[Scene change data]
-=-=-

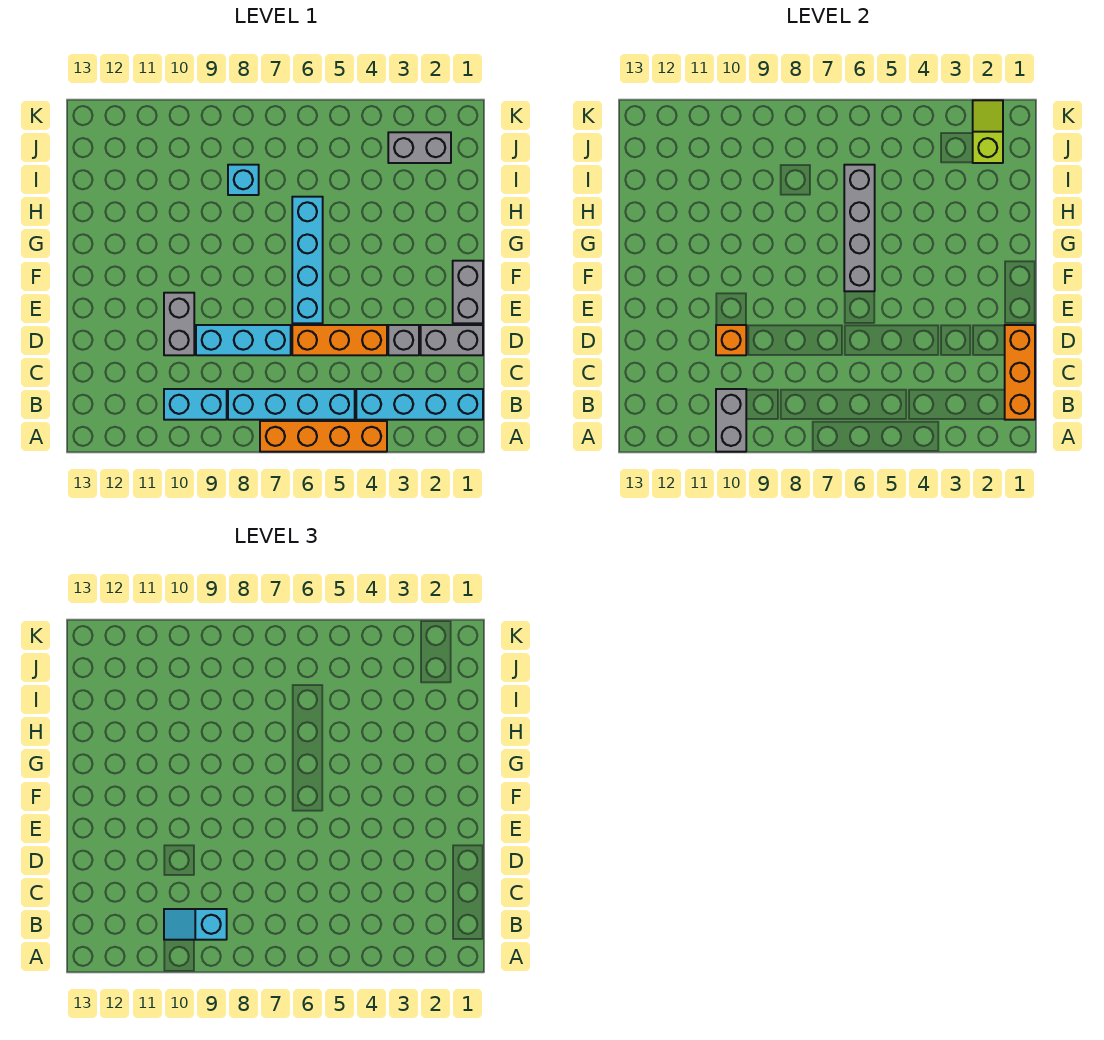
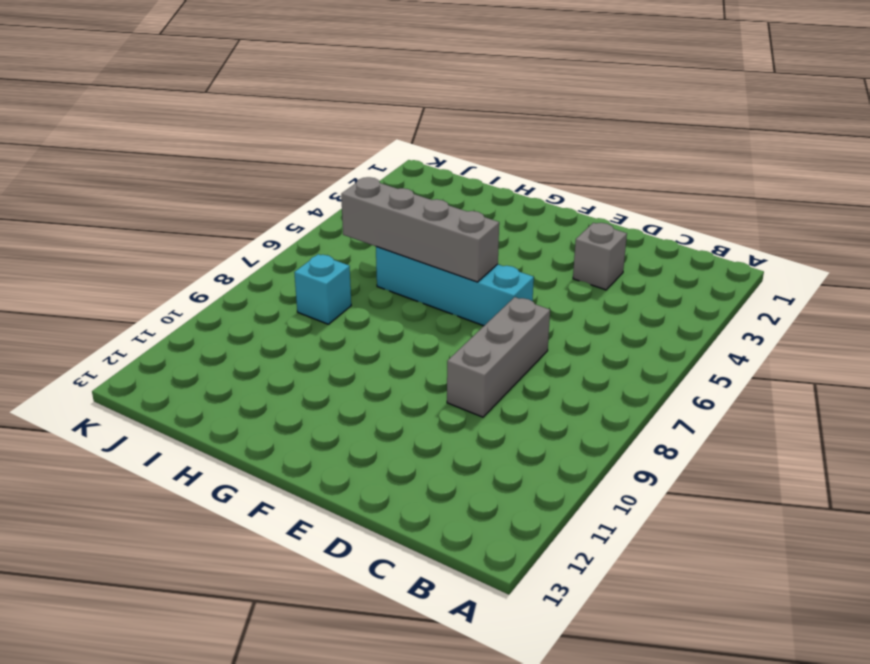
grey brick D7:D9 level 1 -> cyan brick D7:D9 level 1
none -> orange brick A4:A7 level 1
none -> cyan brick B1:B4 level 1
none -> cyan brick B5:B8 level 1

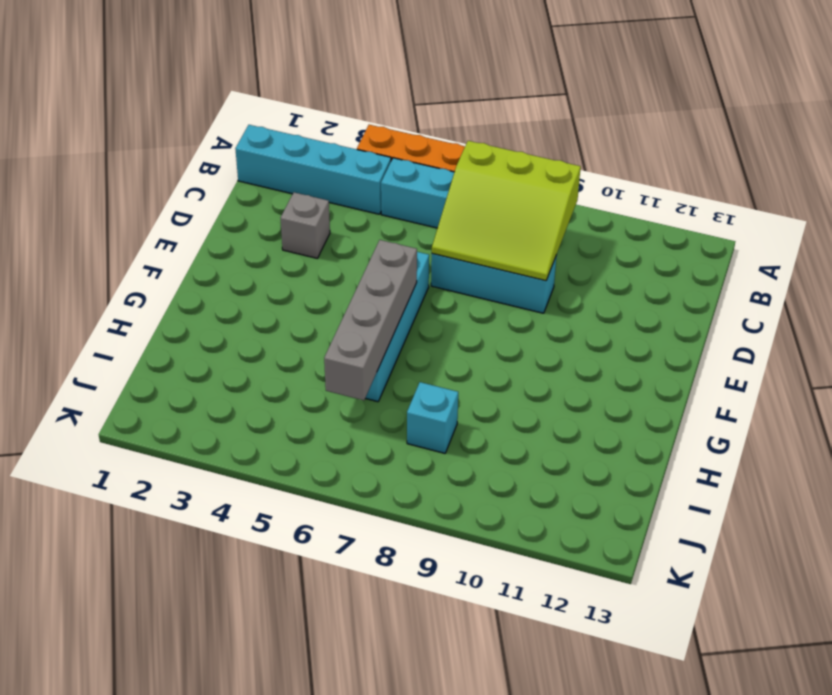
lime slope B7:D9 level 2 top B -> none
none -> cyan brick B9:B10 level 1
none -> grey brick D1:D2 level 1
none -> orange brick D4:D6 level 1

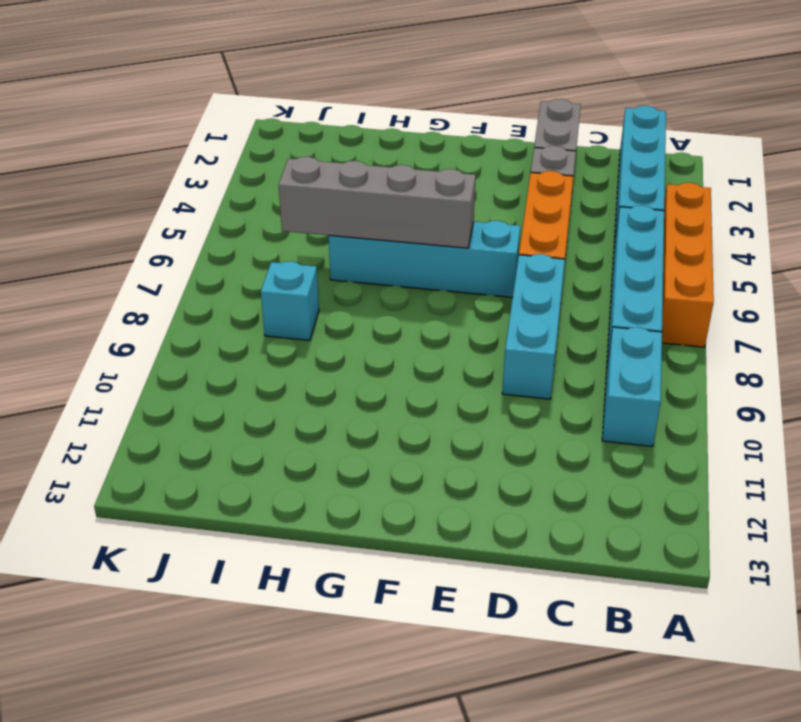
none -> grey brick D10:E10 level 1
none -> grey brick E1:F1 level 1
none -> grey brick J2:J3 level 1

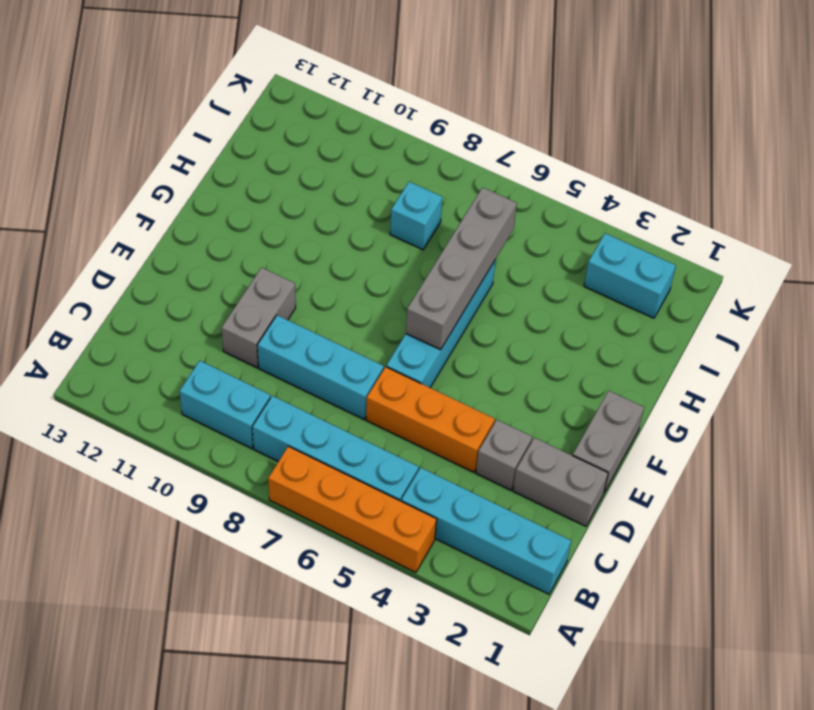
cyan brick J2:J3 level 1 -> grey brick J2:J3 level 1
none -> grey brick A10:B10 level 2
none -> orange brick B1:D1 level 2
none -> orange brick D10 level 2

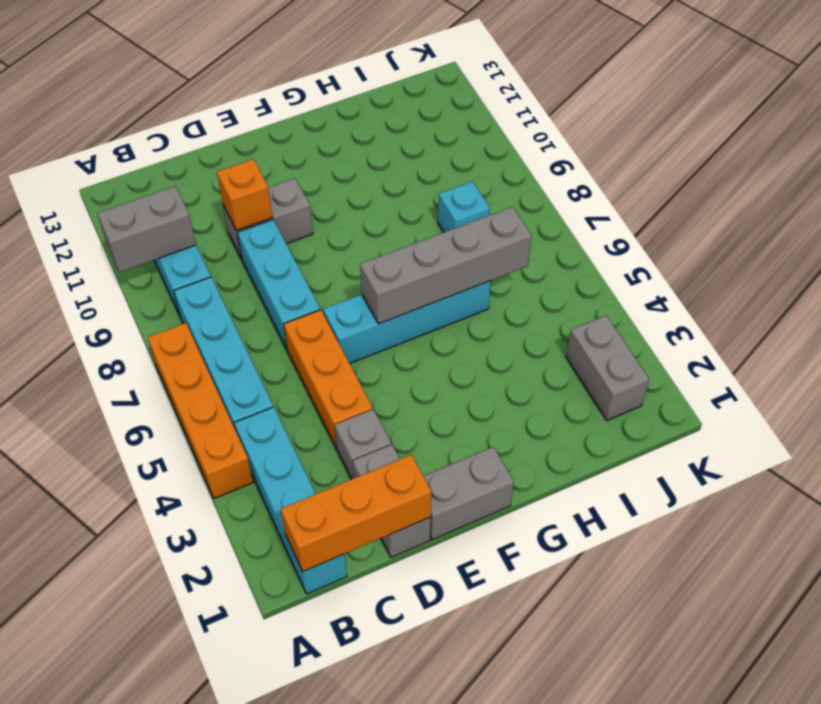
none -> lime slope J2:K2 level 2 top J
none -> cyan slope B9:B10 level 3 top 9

-=-=-

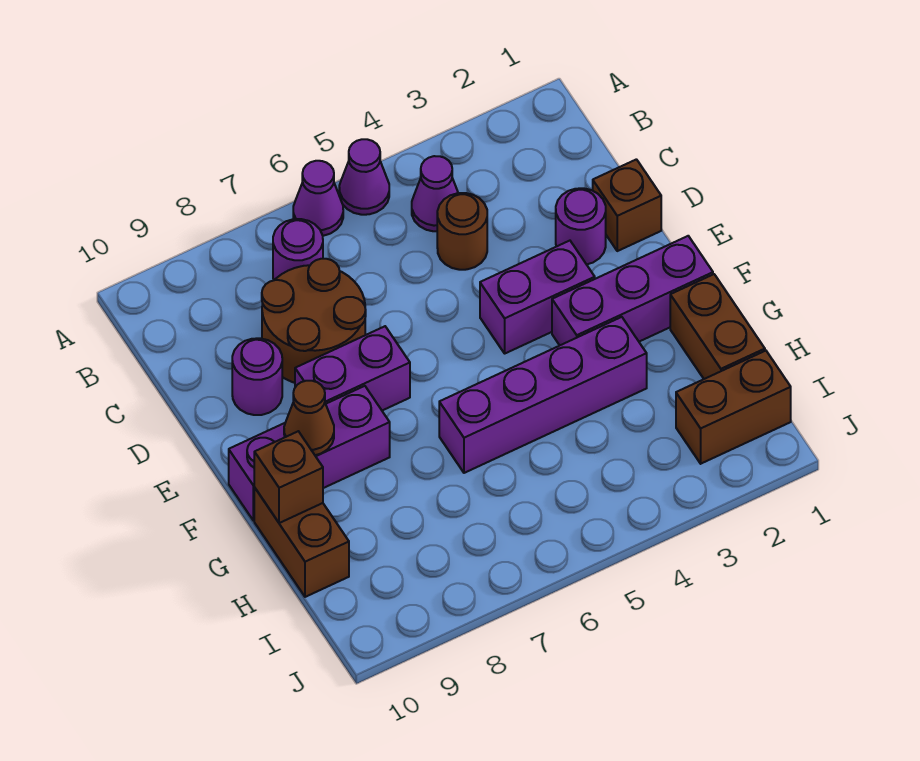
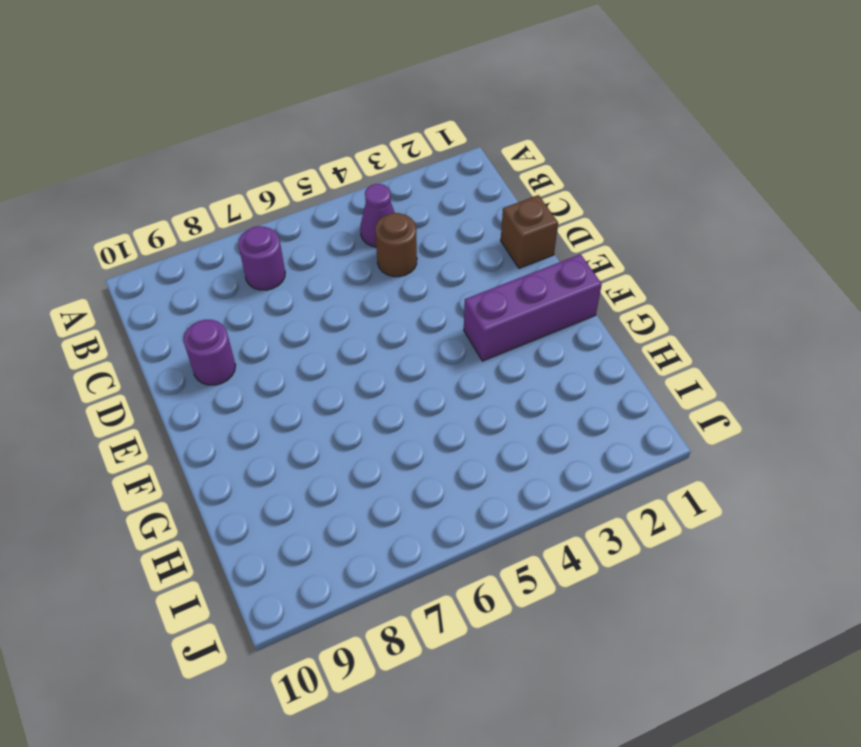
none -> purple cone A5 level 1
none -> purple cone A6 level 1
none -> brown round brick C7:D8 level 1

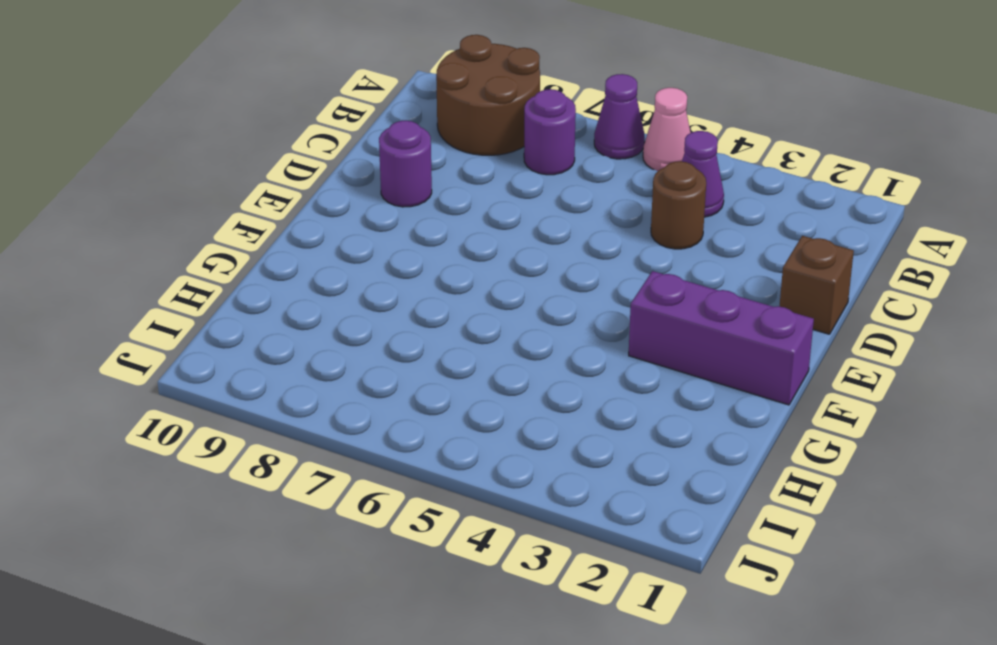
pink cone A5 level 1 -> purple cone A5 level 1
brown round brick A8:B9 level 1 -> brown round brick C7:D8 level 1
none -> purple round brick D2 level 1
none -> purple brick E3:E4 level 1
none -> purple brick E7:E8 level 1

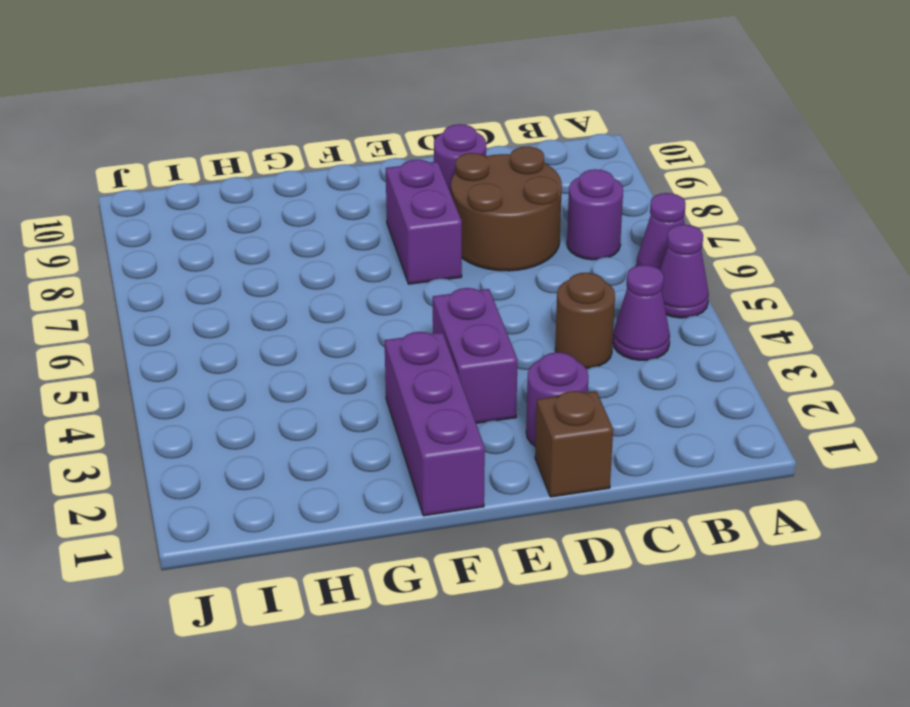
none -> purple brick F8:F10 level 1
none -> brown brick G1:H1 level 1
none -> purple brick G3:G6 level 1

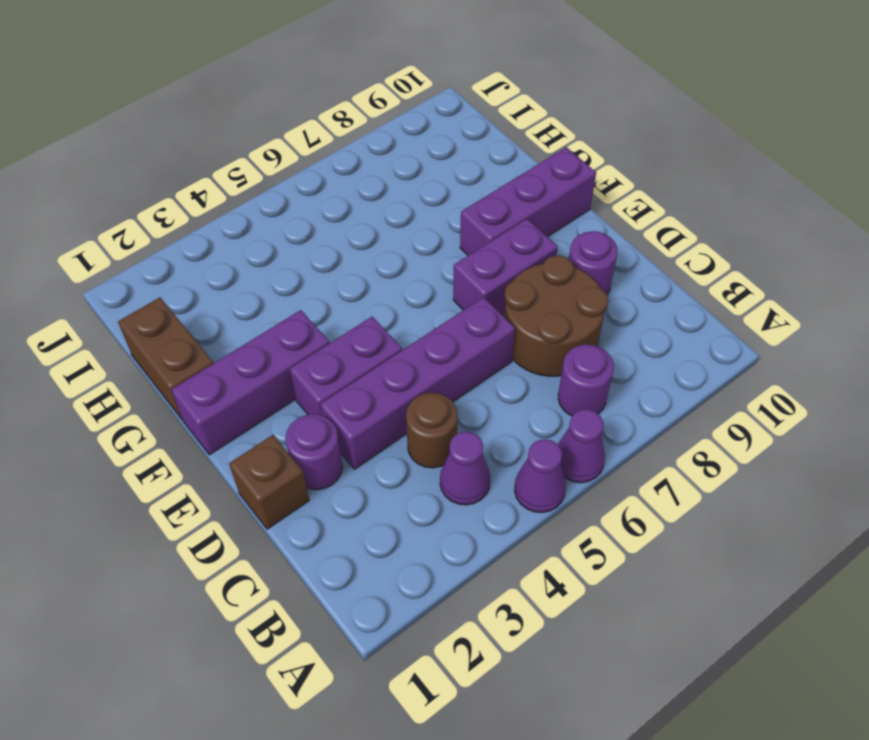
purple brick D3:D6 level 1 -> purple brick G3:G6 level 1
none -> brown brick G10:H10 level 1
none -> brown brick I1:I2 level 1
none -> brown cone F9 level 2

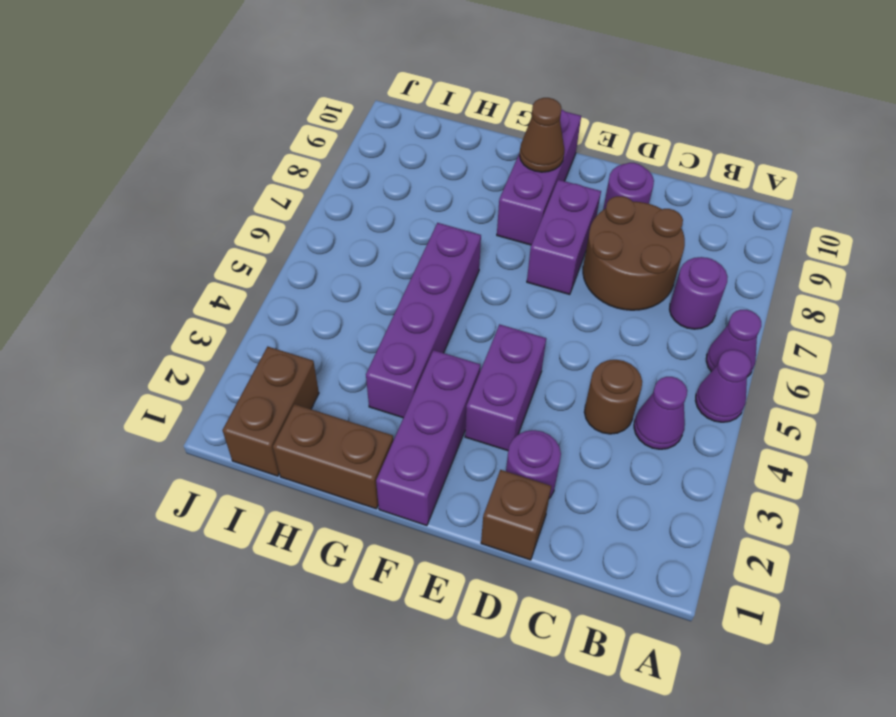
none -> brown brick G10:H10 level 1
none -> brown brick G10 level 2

-=-=-

» **THE PROBLEM**: Filter the records above and copy every line that contains the word "grey".

» **THE COMPLETED TASK**:
grey brick D7:D9 level 1 -> cyan brick D7:D9 level 1
none -> grey brick D1:D2 level 1
none -> grey brick D10:E10 level 1
none -> grey brick E1:F1 level 1
none -> grey brick J2:J3 level 1
cyan brick J2:J3 level 1 -> grey brick J2:J3 level 1
none -> grey brick A10:B10 level 2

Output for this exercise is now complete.